Task:
Word for word, set down the records and skip each picture.

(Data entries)
-.-.-

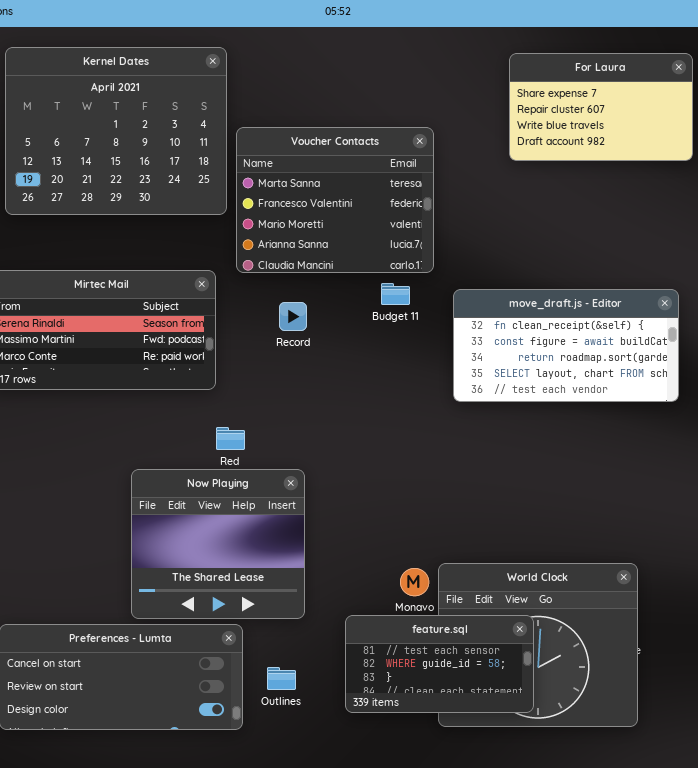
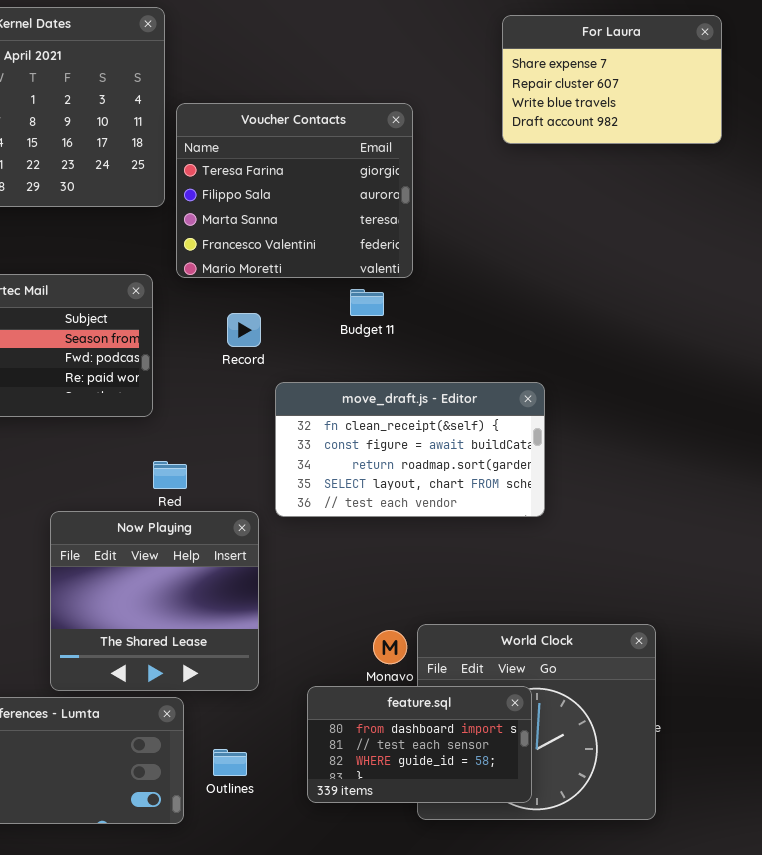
Voucher Contacts: [236,127,434,273] -> [176,103,413,278], scrolled up 2 rows
move_draft.js - Editor: [453,289,679,402] -> [275,382,545,517], moved
feature.sql: [345,615,534,713] -> [307,686,532,803], scrolled up 1 row

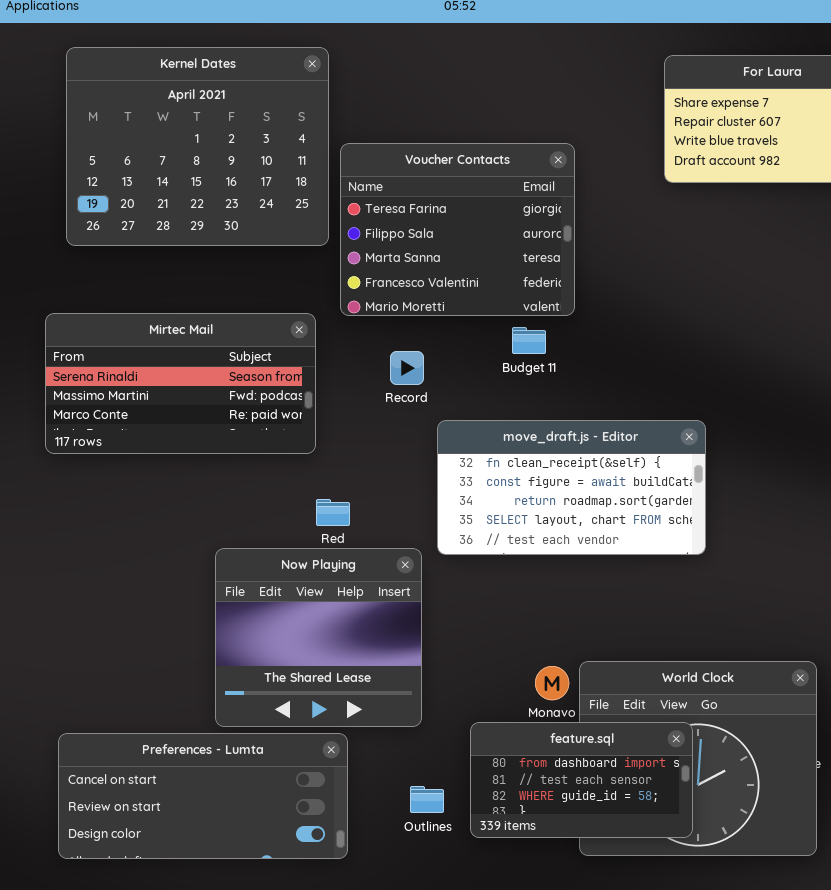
Outlines: [213,749,247,776] -> [410,786,444,813], moved

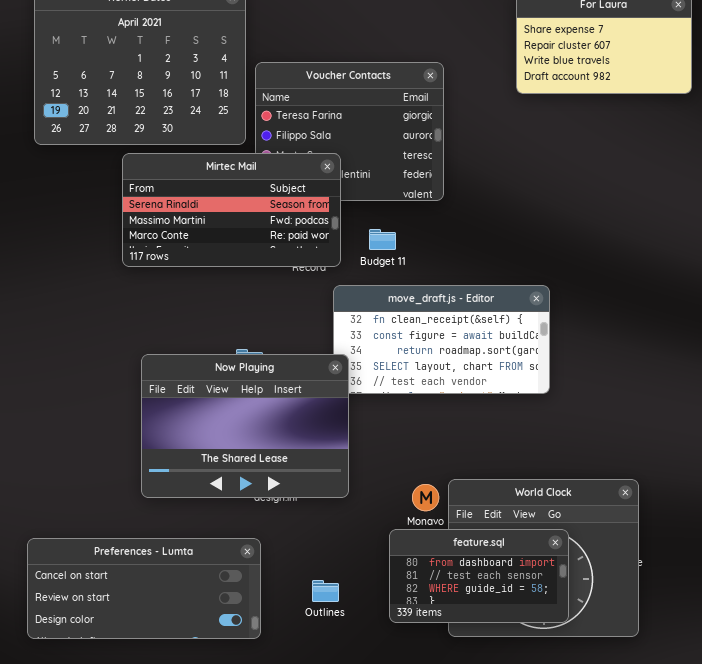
Mirtec Mail: [45,313,316,454] -> [122,153,341,267], moved
Budget 11: [512,327,546,354] -> [369,229,396,250], moved
Now Playing: [215,548,422,727] -> [141,354,349,498], moved, resized
feature.sql: [470,722,693,838] -> [389,529,569,623], moved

-.-.-

Response to this exercise:
Voucher Contacts: [236,127,434,273] -> [176,103,413,278], scrolled up 2 rows
move_draft.js - Editor: [453,289,679,402] -> [275,382,545,517], moved
feature.sql: [345,615,534,713] -> [307,686,532,803], scrolled up 1 row

Outlines: [213,749,247,776] -> [410,786,444,813], moved

Mirtec Mail: [45,313,316,454] -> [122,153,341,267], moved
Budget 11: [512,327,546,354] -> [369,229,396,250], moved
Now Playing: [215,548,422,727] -> [141,354,349,498], moved, resized
feature.sql: [470,722,693,838] -> [389,529,569,623], moved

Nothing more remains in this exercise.